> **Stored data**:
==*==
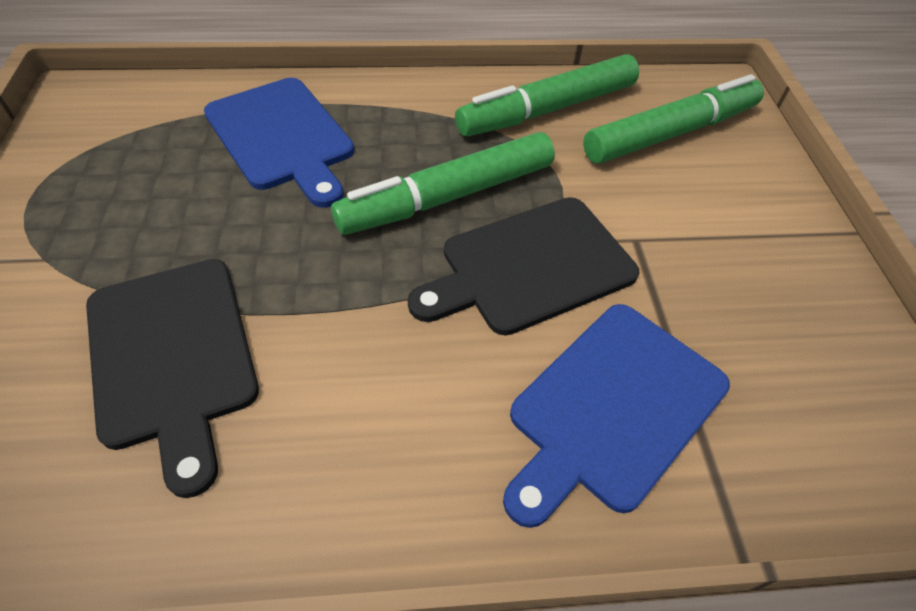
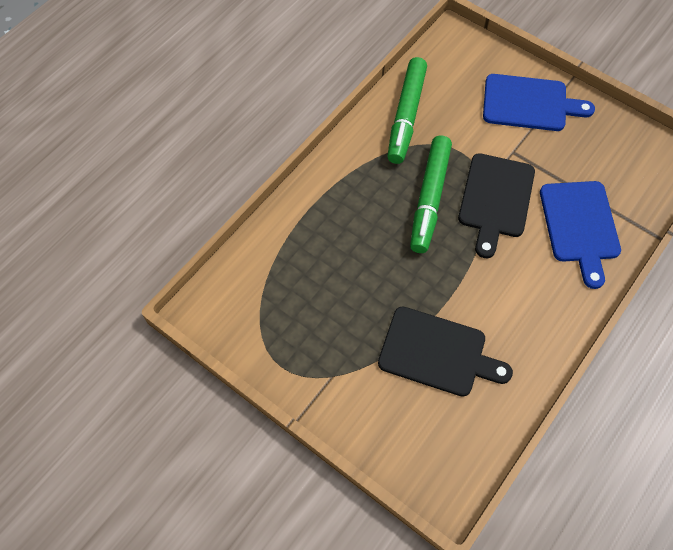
camera: 45 degrees left, 10 degrees up
(282, 137) = (327, 236): blue cutting board -> blue cutting board (529, 103)
(670, 133) = (465, 84): green marker -> none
==*==
> **Problem statement**:
Could you give back the full listing word for word, leaving out the images?

> **Solution for this exercise**:
camera: 45 degrees left, 10 degrees up
(282, 137) = (327, 236): blue cutting board -> blue cutting board (529, 103)
(670, 133) = (465, 84): green marker -> none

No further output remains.